◆ **Supplied data**
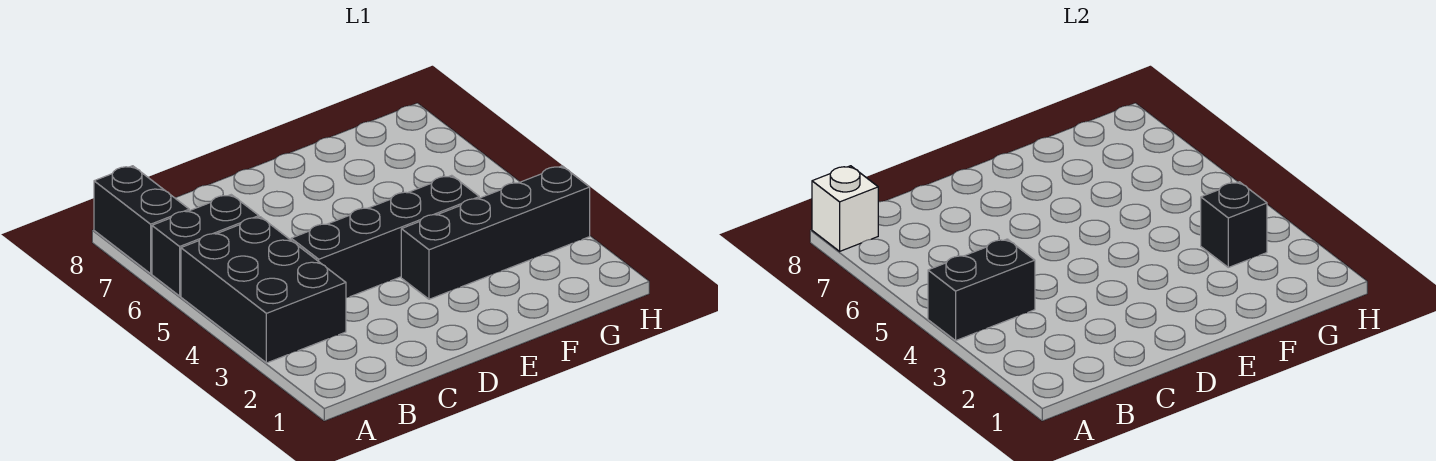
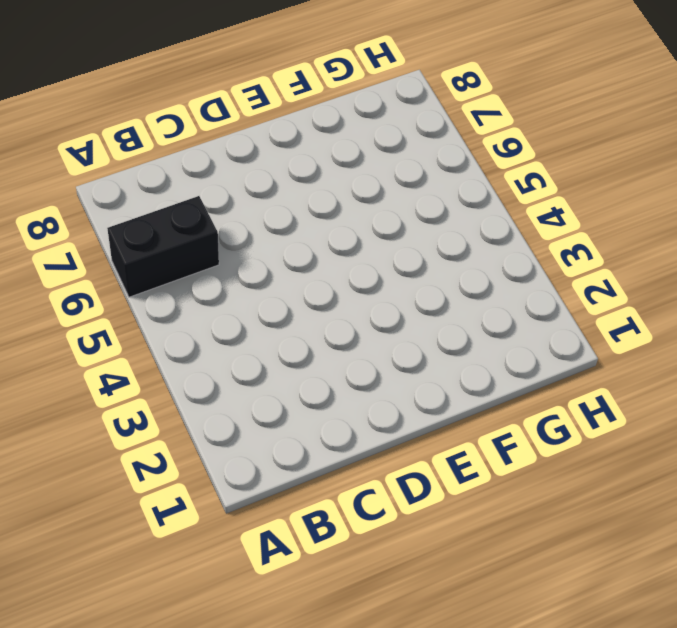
none -> black brick A3:B5 level 1
none -> black brick A7:A8 level 1

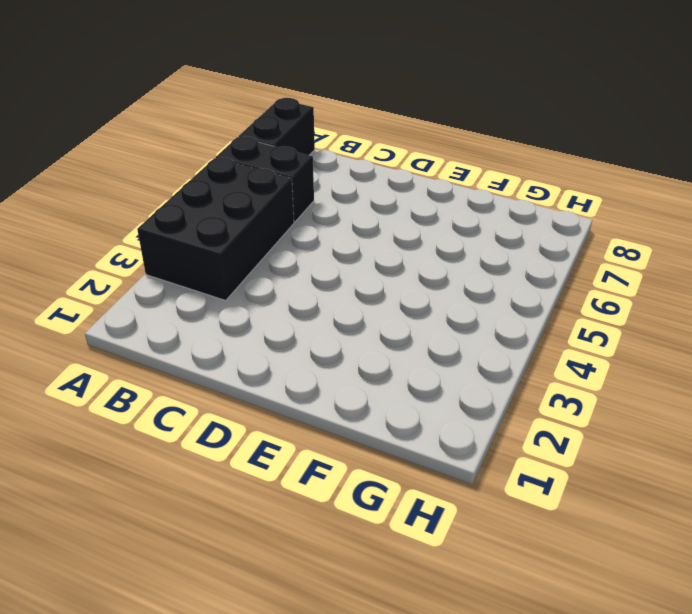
none -> black brick C4:F4 level 1
none -> black brick E3:H3 level 1

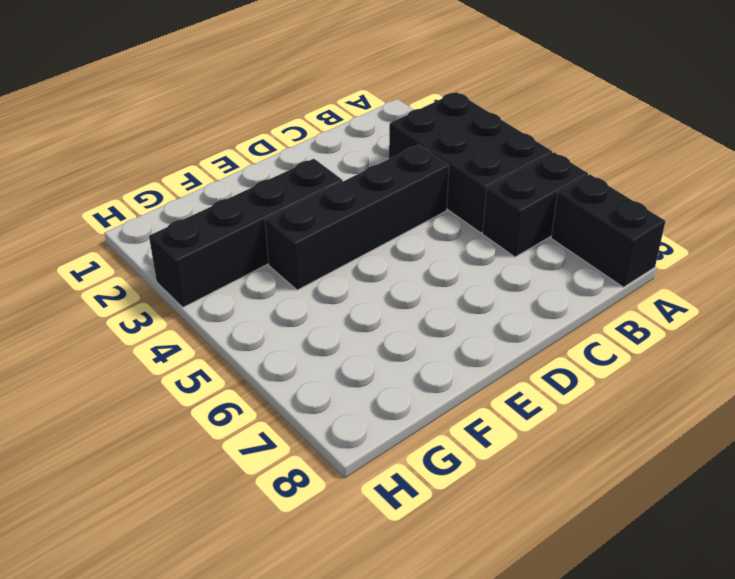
none -> black brick A4:B4 level 2
none -> white brick A8 level 2

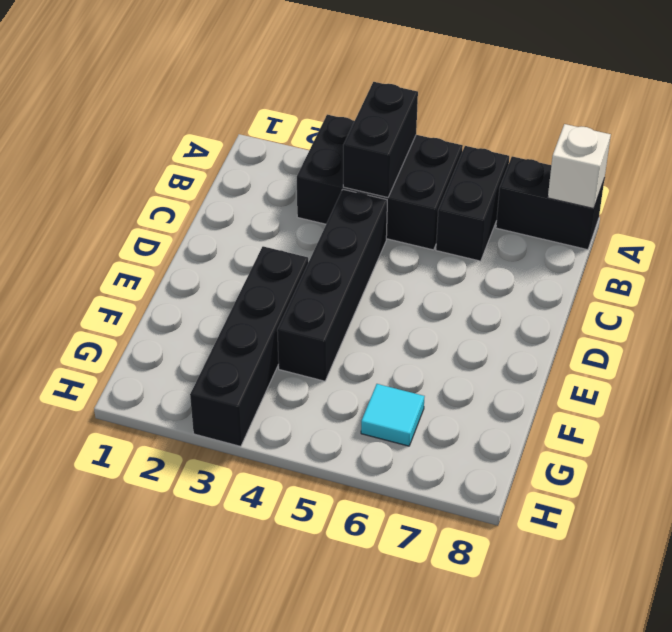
cyan tile G6 level 1 -> none
none -> black brick G3 level 2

◆ **About this task**
Without carrying over any pictures, retype the records above exactly.

◆ **Solved exercise**
none -> black brick A3:B5 level 1
none -> black brick A7:A8 level 1

none -> black brick C4:F4 level 1
none -> black brick E3:H3 level 1

none -> black brick A4:B4 level 2
none -> white brick A8 level 2

cyan tile G6 level 1 -> none
none -> black brick G3 level 2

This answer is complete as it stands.